- _RECORDS_
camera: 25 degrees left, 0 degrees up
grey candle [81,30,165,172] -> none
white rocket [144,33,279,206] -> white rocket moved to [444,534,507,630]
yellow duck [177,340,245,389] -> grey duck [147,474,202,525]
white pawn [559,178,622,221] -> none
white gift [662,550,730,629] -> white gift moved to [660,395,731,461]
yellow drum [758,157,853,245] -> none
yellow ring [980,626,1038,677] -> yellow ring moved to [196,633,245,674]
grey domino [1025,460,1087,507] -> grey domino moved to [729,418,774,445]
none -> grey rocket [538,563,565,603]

* * *

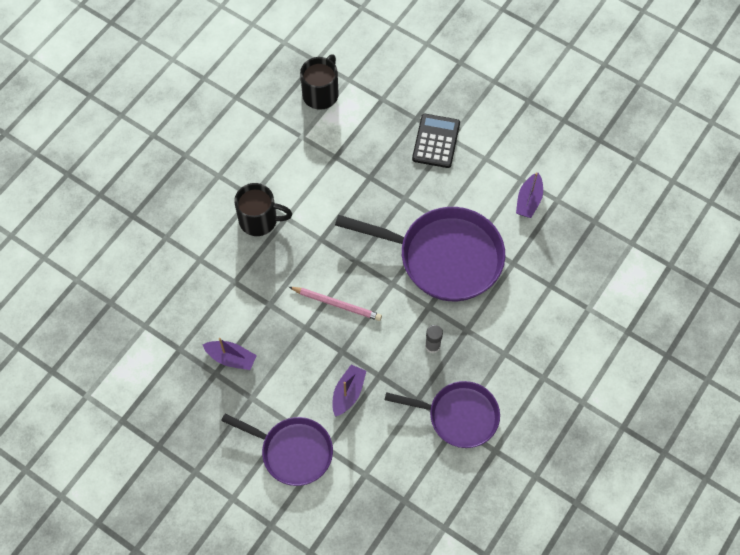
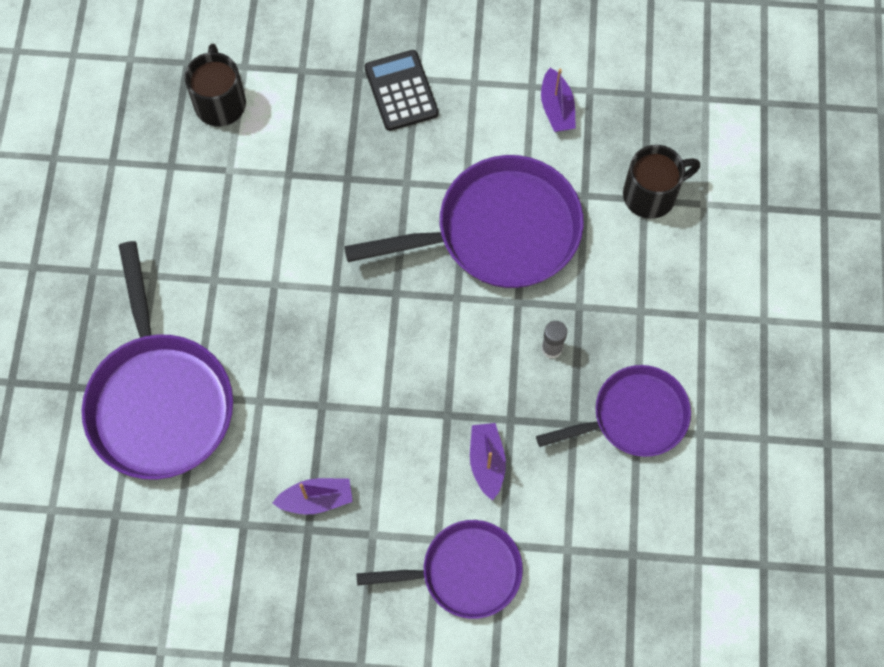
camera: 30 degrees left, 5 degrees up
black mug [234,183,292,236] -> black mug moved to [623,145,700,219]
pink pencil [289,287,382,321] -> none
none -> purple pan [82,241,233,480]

---

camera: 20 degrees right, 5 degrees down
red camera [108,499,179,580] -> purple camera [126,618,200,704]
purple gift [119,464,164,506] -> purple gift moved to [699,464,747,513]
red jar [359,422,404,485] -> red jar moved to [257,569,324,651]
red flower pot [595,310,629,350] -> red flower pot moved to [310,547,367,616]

- _YOUR OBJECTIVE_
Count up the lines of the data that include "white". Reply with a number only.

- _ANSWER TO THIS EXERCISE_
3